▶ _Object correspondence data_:
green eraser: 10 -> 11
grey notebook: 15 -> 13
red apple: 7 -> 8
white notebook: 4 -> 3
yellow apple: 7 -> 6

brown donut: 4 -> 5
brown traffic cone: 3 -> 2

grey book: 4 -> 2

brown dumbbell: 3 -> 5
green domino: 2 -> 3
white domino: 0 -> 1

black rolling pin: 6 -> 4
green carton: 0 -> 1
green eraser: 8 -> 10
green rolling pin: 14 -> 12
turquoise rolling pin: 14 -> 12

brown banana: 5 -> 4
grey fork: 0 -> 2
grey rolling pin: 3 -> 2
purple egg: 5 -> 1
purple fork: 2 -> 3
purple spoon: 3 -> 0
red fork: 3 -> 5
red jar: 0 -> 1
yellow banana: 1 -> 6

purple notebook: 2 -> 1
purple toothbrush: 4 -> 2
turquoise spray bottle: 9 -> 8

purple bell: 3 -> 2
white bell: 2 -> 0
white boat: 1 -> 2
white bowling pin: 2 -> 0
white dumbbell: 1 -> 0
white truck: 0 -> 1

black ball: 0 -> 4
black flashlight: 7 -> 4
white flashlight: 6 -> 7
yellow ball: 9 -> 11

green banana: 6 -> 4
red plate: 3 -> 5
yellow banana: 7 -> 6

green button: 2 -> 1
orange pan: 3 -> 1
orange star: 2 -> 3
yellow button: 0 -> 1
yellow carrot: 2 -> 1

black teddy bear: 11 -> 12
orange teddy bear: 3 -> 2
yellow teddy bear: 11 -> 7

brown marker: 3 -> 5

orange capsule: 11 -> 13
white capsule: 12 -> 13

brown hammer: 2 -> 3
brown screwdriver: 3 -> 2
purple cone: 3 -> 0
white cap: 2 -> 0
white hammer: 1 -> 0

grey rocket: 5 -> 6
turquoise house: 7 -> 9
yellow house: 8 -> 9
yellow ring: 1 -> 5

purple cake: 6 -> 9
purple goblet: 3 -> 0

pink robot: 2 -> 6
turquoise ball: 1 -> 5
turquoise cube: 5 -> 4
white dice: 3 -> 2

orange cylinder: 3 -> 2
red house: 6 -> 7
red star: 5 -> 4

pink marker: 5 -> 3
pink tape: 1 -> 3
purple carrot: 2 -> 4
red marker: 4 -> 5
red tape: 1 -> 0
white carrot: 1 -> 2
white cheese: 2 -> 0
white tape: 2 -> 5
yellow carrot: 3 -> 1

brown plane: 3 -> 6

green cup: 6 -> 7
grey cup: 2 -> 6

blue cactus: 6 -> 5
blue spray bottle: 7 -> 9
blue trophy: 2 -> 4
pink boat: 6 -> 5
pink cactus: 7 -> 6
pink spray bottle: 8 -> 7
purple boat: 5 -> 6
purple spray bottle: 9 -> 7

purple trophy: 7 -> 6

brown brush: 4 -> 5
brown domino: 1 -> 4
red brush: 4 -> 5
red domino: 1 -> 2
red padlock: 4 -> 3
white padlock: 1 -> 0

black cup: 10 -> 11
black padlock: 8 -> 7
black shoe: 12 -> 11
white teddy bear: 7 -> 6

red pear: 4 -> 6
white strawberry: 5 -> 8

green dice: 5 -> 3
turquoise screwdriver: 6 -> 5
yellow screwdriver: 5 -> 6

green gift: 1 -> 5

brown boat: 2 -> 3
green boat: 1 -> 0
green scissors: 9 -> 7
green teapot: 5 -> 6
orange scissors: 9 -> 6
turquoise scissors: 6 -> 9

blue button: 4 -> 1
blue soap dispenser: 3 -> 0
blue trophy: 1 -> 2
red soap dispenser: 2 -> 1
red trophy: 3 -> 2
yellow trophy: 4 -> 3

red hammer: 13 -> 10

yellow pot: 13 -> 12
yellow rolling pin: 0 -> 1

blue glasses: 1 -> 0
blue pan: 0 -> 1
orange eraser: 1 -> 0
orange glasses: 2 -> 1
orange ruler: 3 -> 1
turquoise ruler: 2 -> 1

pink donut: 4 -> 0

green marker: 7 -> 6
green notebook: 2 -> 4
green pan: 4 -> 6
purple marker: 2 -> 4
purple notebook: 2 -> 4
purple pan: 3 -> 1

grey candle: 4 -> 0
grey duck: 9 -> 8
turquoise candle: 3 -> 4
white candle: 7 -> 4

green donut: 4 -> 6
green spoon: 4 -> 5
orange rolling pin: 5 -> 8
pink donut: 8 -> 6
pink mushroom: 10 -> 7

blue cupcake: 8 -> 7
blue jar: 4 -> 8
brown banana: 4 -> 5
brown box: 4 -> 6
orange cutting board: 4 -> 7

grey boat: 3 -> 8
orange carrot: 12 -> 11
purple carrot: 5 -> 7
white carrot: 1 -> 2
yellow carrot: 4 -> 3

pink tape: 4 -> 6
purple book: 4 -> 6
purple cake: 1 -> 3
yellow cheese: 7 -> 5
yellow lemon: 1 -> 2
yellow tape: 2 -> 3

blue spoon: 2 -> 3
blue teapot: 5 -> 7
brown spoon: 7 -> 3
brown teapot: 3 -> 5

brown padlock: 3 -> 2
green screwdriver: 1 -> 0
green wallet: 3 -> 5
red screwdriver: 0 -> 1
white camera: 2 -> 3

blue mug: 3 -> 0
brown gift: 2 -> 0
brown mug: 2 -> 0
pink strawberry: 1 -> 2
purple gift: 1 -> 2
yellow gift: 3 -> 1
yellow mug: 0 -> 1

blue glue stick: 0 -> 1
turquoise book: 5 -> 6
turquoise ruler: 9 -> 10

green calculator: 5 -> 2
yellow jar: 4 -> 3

▶ _Work to complete_: The range runs from the line with "purple gift: 1 -> 2" to the last line of the entries above, both included. Restate it word for word.

▶ _Response_:
purple gift: 1 -> 2
yellow gift: 3 -> 1
yellow mug: 0 -> 1

blue glue stick: 0 -> 1
turquoise book: 5 -> 6
turquoise ruler: 9 -> 10

green calculator: 5 -> 2
yellow jar: 4 -> 3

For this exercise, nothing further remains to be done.